--- START ---

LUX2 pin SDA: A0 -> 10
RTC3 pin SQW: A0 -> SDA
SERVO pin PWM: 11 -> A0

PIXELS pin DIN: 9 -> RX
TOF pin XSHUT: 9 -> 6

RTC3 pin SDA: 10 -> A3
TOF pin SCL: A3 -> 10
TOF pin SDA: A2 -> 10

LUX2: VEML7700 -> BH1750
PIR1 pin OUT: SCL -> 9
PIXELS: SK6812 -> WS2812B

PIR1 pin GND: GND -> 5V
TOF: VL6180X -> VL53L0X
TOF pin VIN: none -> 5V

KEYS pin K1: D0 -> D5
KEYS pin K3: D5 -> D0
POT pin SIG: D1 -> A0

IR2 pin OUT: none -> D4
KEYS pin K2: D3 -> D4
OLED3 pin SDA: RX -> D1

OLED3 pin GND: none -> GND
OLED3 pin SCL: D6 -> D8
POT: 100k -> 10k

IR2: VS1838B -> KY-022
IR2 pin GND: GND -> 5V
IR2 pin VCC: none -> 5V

--- END ---

TASK BRIEF> Please output the complete data exactly.

EXERCISE SOLUTION>
LUX2 pin SDA: A0 -> 10
RTC3 pin SQW: A0 -> SDA
SERVO pin PWM: 11 -> A0

PIXELS pin DIN: 9 -> RX
TOF pin XSHUT: 9 -> 6

RTC3 pin SDA: 10 -> A3
TOF pin SCL: A3 -> 10
TOF pin SDA: A2 -> 10

LUX2: VEML7700 -> BH1750
PIR1 pin OUT: SCL -> 9
PIXELS: SK6812 -> WS2812B

PIR1 pin GND: GND -> 5V
TOF: VL6180X -> VL53L0X
TOF pin VIN: none -> 5V

KEYS pin K1: D0 -> D5
KEYS pin K3: D5 -> D0
POT pin SIG: D1 -> A0

IR2 pin OUT: none -> D4
KEYS pin K2: D3 -> D4
OLED3 pin SDA: RX -> D1

OLED3 pin GND: none -> GND
OLED3 pin SCL: D6 -> D8
POT: 100k -> 10k

IR2: VS1838B -> KY-022
IR2 pin GND: GND -> 5V
IR2 pin VCC: none -> 5V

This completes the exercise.